▶ **STATED GOAL**
Which lines below contain the word "orange"? Pick out each of them and copy it in full.

▶ **SUPPLIED ENTRIES**

>> begin

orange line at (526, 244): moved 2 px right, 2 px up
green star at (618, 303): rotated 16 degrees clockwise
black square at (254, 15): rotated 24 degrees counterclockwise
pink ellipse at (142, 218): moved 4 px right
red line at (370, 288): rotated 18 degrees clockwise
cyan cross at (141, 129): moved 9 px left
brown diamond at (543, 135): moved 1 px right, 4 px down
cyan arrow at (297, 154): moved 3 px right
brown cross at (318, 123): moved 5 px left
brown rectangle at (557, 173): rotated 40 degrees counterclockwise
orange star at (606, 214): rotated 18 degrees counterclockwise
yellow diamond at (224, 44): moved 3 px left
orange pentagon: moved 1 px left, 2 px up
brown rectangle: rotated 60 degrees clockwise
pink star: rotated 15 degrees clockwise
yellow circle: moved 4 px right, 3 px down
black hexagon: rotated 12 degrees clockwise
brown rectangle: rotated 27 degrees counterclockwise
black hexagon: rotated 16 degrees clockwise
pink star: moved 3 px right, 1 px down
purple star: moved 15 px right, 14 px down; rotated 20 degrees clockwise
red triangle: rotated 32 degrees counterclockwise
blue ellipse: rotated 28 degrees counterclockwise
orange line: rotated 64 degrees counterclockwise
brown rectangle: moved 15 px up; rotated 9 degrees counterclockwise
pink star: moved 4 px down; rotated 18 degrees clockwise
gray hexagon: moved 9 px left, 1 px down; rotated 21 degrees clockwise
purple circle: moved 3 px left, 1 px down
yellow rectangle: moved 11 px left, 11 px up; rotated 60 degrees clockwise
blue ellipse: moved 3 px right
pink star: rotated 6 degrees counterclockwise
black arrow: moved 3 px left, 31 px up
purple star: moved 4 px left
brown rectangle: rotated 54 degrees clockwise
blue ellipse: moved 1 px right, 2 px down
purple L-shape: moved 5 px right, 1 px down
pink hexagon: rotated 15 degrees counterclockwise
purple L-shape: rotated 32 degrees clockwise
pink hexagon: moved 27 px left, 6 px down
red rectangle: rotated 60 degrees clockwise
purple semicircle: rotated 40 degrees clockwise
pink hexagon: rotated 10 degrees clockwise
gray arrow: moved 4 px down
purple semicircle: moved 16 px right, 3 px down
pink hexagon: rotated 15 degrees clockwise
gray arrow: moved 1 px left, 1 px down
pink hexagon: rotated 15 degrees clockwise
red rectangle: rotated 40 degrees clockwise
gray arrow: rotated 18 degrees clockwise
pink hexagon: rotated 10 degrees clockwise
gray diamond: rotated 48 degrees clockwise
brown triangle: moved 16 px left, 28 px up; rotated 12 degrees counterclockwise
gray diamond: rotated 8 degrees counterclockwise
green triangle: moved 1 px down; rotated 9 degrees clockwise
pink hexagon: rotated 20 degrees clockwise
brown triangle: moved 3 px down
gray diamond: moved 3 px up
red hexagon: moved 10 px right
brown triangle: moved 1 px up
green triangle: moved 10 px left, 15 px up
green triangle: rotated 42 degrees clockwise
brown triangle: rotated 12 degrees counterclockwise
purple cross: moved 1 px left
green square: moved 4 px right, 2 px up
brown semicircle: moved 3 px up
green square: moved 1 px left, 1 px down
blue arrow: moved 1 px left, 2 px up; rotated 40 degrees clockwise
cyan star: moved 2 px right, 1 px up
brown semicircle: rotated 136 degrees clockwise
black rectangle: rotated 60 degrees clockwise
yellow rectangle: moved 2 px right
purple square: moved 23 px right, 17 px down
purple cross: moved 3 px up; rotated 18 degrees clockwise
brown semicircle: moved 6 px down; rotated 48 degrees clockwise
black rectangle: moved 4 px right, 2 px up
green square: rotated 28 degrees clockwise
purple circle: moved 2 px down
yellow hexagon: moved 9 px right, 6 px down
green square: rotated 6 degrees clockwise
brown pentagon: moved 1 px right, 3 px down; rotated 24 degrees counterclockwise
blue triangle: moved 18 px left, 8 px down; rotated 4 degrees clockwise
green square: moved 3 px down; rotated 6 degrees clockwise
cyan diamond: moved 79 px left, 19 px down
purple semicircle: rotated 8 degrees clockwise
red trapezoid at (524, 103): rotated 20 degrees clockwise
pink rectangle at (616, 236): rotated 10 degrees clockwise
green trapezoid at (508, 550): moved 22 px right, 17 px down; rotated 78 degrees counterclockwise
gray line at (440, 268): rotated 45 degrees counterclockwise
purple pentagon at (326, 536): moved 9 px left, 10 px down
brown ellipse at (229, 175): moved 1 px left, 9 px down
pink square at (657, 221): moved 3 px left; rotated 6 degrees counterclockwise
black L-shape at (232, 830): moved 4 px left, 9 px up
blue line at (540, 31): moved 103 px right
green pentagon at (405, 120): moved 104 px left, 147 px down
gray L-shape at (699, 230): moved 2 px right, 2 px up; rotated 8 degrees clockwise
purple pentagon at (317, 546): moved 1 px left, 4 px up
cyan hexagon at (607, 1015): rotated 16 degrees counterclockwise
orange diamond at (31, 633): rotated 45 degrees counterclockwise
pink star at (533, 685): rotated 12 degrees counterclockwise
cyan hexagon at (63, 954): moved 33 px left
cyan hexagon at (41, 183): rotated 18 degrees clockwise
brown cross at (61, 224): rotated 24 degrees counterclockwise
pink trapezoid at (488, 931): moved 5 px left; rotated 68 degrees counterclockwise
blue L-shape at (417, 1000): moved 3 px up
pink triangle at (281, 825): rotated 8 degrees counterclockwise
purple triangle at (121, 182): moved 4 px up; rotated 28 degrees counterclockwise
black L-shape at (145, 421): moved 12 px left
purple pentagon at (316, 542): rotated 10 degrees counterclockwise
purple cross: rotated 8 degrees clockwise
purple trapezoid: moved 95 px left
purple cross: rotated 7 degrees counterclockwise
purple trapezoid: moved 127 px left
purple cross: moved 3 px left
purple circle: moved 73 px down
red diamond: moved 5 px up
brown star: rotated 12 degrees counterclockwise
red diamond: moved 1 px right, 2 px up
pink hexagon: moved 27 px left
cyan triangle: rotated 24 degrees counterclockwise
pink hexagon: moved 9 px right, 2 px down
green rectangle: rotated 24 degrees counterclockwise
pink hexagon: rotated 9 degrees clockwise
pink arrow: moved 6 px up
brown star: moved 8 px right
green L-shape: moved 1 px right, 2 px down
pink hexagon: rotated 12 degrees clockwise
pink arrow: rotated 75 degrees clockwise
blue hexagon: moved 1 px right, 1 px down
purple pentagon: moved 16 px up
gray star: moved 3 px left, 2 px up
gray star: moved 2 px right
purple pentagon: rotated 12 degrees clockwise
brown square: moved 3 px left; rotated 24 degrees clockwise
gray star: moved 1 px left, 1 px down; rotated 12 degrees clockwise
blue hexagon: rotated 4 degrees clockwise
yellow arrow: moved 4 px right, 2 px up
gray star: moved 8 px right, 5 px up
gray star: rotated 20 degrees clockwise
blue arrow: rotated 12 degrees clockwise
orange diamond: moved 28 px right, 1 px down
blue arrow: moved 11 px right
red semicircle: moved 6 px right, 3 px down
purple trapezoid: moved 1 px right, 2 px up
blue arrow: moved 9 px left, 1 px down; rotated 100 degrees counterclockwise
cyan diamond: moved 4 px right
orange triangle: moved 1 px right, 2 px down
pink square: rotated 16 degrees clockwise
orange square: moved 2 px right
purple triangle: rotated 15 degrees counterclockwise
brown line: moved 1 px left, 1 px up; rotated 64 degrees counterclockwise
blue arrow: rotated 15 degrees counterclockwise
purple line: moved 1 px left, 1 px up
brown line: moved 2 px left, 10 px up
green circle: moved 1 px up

>> end

▶ **SOLVED EXERCISE**
orange line at (526, 244): moved 2 px right, 2 px up
orange star at (606, 214): rotated 18 degrees counterclockwise
orange pentagon: moved 1 px left, 2 px up
orange line: rotated 64 degrees counterclockwise
orange diamond at (31, 633): rotated 45 degrees counterclockwise
orange diamond: moved 28 px right, 1 px down
orange triangle: moved 1 px right, 2 px down
orange square: moved 2 px right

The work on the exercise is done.